(Data records begins)

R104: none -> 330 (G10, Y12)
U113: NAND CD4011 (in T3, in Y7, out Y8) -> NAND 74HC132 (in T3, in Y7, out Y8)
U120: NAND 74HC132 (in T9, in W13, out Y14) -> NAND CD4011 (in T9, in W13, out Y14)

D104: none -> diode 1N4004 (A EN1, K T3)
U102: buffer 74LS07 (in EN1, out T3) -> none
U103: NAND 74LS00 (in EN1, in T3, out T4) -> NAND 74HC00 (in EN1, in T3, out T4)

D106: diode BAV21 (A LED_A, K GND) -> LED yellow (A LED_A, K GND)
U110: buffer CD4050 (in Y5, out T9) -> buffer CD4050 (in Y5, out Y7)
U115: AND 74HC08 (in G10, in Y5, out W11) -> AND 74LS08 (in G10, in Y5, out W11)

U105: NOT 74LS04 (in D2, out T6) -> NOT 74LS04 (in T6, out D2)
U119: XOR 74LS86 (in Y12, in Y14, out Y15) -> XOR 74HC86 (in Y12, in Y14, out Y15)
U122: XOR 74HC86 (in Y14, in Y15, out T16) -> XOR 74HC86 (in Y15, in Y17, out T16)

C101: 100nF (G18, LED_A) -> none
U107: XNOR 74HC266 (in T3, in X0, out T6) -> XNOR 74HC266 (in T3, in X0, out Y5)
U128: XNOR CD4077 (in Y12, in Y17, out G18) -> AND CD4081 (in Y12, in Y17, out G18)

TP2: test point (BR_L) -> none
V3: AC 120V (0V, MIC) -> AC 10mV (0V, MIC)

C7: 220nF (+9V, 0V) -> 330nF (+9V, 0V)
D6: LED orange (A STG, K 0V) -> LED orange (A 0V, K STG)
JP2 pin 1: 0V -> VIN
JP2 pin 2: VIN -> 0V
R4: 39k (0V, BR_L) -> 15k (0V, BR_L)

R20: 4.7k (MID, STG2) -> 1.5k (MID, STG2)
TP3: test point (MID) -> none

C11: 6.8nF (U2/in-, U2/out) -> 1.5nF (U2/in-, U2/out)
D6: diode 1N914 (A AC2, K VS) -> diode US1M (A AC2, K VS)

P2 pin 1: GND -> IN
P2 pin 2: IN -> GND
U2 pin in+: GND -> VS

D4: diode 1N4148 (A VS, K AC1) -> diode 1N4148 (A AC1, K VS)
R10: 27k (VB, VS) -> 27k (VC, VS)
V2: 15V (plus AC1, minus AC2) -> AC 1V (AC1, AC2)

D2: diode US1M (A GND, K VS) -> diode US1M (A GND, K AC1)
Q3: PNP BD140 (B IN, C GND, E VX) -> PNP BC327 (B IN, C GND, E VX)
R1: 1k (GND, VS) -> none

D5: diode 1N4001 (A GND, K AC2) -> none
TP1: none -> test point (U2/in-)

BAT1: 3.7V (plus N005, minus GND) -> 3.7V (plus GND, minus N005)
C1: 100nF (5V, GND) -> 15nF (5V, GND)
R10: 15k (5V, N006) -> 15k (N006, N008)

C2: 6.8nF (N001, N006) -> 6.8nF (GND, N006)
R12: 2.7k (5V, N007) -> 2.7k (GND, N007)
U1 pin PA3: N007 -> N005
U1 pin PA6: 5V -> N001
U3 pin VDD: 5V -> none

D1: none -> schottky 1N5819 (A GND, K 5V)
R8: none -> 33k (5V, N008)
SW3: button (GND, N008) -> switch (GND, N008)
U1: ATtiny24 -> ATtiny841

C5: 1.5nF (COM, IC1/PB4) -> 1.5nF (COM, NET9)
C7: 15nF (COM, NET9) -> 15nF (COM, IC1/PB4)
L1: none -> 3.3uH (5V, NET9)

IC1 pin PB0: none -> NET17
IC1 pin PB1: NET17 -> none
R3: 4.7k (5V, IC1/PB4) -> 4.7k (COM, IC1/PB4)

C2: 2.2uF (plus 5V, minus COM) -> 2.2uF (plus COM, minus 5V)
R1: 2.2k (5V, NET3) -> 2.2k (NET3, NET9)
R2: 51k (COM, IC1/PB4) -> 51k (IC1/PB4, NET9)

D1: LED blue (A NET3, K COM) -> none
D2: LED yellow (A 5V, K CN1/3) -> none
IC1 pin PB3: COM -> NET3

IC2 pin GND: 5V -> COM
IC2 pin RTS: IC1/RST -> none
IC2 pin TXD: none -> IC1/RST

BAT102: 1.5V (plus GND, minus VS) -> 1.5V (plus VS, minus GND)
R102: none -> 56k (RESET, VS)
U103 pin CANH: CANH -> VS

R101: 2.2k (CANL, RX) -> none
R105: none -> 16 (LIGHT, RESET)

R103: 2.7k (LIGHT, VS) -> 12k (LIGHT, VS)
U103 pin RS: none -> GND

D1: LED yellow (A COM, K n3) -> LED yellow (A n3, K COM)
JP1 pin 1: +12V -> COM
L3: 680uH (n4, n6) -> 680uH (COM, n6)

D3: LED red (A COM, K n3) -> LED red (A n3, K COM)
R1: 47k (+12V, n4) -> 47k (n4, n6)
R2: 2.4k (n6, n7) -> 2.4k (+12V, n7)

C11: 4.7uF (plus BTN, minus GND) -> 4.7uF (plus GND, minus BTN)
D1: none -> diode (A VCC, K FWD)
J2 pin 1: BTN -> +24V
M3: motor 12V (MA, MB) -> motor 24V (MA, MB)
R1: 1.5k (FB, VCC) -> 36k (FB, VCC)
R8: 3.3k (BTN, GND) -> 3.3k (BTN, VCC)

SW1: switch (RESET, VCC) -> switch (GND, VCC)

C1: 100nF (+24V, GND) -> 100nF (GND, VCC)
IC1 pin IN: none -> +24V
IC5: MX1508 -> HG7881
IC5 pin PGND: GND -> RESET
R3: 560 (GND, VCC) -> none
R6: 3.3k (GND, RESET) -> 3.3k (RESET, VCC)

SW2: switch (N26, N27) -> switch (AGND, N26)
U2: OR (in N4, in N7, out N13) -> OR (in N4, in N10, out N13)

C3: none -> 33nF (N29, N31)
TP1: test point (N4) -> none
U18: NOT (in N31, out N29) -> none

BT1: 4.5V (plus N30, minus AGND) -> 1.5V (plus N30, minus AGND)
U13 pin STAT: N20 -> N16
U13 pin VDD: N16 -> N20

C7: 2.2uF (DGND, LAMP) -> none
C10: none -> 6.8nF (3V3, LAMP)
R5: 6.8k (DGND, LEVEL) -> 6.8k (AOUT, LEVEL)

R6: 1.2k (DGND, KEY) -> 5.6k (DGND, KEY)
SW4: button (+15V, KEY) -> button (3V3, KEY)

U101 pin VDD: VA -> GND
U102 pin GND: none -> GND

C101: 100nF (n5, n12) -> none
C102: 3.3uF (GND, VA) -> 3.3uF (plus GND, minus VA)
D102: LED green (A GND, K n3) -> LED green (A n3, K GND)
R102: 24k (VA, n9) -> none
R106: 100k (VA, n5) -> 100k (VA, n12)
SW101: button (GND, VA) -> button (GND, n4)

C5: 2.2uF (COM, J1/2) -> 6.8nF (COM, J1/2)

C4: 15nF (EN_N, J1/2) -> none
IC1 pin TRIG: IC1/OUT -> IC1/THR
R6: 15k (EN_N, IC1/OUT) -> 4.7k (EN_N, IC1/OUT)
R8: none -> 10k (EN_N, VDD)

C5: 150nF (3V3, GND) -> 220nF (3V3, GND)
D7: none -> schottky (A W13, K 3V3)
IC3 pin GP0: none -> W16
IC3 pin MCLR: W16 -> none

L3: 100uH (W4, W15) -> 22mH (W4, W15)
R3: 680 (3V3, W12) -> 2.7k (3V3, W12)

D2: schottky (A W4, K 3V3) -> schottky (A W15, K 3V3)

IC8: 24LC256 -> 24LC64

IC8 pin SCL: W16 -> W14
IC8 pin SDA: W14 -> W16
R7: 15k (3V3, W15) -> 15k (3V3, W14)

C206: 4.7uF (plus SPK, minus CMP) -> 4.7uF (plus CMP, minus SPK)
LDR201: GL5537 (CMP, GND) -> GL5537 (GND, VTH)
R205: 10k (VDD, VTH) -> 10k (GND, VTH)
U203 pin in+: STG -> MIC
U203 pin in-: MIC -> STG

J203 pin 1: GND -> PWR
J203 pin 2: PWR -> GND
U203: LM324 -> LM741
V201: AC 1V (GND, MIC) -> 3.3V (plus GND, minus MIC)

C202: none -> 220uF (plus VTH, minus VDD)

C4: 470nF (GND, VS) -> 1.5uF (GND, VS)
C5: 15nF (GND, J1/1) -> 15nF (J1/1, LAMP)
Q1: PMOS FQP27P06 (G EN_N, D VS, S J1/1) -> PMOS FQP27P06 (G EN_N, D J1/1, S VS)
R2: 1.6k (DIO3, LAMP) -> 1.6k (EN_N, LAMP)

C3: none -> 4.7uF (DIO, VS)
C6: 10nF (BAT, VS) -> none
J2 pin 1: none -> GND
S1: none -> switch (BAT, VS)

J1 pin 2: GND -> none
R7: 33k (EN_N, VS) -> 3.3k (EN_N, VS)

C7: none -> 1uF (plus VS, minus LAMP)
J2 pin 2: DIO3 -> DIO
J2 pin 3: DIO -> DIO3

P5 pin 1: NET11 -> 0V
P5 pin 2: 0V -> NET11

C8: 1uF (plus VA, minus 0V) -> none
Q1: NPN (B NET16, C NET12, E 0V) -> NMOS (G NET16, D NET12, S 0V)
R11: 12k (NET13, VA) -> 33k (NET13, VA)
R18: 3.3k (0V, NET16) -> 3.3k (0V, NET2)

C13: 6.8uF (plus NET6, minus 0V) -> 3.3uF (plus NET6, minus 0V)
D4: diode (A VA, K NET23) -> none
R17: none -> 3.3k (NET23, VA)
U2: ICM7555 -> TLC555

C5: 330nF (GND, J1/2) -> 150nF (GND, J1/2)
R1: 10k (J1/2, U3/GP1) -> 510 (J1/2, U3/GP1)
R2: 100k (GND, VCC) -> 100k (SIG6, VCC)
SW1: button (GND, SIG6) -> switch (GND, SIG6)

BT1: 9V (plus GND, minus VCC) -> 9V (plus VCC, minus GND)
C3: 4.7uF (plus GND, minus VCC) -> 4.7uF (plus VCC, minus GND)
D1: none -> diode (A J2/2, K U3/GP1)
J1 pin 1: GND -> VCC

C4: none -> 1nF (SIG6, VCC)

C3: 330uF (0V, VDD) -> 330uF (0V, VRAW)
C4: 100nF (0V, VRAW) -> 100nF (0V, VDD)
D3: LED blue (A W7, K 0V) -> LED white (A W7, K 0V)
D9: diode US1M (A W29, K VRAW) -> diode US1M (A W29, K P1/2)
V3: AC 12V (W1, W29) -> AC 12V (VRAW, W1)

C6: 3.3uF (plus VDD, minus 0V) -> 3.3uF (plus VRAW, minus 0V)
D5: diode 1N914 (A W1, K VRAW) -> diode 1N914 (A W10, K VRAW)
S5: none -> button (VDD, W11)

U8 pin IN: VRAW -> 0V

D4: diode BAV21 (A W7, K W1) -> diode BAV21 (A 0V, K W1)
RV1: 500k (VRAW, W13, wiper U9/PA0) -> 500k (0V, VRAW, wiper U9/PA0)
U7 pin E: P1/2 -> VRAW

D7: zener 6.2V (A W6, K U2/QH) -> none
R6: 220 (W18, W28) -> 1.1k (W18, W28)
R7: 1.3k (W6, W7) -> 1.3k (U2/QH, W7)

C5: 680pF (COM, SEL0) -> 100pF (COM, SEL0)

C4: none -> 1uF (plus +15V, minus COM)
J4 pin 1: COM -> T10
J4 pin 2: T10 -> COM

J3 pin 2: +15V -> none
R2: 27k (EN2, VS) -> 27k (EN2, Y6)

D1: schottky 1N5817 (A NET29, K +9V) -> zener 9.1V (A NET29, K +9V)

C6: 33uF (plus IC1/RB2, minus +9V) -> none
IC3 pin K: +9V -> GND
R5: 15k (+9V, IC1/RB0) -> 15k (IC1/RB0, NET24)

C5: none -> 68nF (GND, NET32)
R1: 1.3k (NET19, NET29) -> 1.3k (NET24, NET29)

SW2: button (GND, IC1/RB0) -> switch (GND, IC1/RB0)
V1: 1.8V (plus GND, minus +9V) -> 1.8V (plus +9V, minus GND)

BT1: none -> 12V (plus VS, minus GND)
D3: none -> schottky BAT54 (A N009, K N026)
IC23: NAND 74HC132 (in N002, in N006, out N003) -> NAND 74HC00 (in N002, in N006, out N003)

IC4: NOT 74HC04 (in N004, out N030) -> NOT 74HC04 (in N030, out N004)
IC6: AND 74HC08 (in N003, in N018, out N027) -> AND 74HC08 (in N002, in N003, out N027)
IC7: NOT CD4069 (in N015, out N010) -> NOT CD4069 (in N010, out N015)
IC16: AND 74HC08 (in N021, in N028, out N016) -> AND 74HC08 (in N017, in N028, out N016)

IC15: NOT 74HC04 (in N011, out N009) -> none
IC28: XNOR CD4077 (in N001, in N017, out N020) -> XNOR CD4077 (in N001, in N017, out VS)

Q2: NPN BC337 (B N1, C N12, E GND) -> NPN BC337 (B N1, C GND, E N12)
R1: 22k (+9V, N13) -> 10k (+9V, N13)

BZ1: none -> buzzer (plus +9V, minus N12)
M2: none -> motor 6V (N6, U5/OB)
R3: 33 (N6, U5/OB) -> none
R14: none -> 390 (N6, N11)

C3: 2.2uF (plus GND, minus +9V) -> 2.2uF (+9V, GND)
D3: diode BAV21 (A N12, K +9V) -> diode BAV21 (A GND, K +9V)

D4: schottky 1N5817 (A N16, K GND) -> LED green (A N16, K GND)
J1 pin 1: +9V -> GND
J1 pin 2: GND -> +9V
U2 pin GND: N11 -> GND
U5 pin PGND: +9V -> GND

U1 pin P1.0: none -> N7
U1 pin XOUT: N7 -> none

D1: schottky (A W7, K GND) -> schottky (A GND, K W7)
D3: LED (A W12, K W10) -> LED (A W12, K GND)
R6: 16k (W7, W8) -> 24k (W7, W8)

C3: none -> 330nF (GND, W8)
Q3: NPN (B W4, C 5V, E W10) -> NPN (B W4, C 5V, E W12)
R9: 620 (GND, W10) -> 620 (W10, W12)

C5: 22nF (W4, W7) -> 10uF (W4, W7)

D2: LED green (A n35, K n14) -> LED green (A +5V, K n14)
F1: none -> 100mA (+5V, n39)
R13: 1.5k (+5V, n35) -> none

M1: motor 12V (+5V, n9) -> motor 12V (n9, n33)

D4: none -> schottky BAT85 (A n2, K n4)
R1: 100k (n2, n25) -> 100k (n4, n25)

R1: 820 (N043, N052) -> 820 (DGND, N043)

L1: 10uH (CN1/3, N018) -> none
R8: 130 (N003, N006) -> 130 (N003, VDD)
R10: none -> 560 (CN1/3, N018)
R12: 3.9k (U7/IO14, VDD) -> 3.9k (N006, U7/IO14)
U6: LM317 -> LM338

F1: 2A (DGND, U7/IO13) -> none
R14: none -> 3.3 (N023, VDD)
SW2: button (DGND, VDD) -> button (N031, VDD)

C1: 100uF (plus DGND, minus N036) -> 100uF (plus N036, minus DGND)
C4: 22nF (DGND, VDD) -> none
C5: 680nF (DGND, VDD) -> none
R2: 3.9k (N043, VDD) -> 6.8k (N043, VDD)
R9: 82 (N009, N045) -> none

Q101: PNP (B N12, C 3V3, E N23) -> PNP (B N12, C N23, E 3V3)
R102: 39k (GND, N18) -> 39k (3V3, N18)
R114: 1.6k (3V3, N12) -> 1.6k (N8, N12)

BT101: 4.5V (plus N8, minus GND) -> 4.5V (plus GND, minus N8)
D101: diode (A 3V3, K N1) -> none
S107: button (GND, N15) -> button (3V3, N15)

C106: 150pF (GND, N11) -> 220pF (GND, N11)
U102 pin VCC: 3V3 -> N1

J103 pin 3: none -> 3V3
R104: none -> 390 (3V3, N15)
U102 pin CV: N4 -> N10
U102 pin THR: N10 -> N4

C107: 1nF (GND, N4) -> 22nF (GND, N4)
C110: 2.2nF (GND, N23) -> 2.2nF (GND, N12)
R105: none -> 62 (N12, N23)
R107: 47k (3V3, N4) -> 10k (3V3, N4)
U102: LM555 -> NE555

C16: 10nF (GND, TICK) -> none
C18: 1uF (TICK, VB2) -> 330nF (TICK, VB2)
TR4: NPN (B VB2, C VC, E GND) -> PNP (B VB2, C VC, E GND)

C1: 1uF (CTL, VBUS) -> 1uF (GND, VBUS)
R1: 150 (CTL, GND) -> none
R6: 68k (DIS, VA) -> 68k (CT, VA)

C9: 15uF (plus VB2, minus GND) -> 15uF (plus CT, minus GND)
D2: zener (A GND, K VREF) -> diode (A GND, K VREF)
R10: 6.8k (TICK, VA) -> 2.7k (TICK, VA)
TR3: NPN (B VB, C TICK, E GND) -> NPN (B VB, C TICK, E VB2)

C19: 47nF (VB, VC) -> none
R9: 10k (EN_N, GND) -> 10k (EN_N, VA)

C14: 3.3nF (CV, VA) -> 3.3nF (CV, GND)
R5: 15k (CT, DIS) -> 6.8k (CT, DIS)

(Data records ends)

__Problem to solve__
Which lines should be output? Exactly those from the first line of the data through the line containing "U107: XNOR 74HC266", inclusive.

__Answer space__
R104: none -> 330 (G10, Y12)
U113: NAND CD4011 (in T3, in Y7, out Y8) -> NAND 74HC132 (in T3, in Y7, out Y8)
U120: NAND 74HC132 (in T9, in W13, out Y14) -> NAND CD4011 (in T9, in W13, out Y14)

D104: none -> diode 1N4004 (A EN1, K T3)
U102: buffer 74LS07 (in EN1, out T3) -> none
U103: NAND 74LS00 (in EN1, in T3, out T4) -> NAND 74HC00 (in EN1, in T3, out T4)

D106: diode BAV21 (A LED_A, K GND) -> LED yellow (A LED_A, K GND)
U110: buffer CD4050 (in Y5, out T9) -> buffer CD4050 (in Y5, out Y7)
U115: AND 74HC08 (in G10, in Y5, out W11) -> AND 74LS08 (in G10, in Y5, out W11)

U105: NOT 74LS04 (in D2, out T6) -> NOT 74LS04 (in T6, out D2)
U119: XOR 74LS86 (in Y12, in Y14, out Y15) -> XOR 74HC86 (in Y12, in Y14, out Y15)
U122: XOR 74HC86 (in Y14, in Y15, out T16) -> XOR 74HC86 (in Y15, in Y17, out T16)

C101: 100nF (G18, LED_A) -> none
U107: XNOR 74HC266 (in T3, in X0, out T6) -> XNOR 74HC266 (in T3, in X0, out Y5)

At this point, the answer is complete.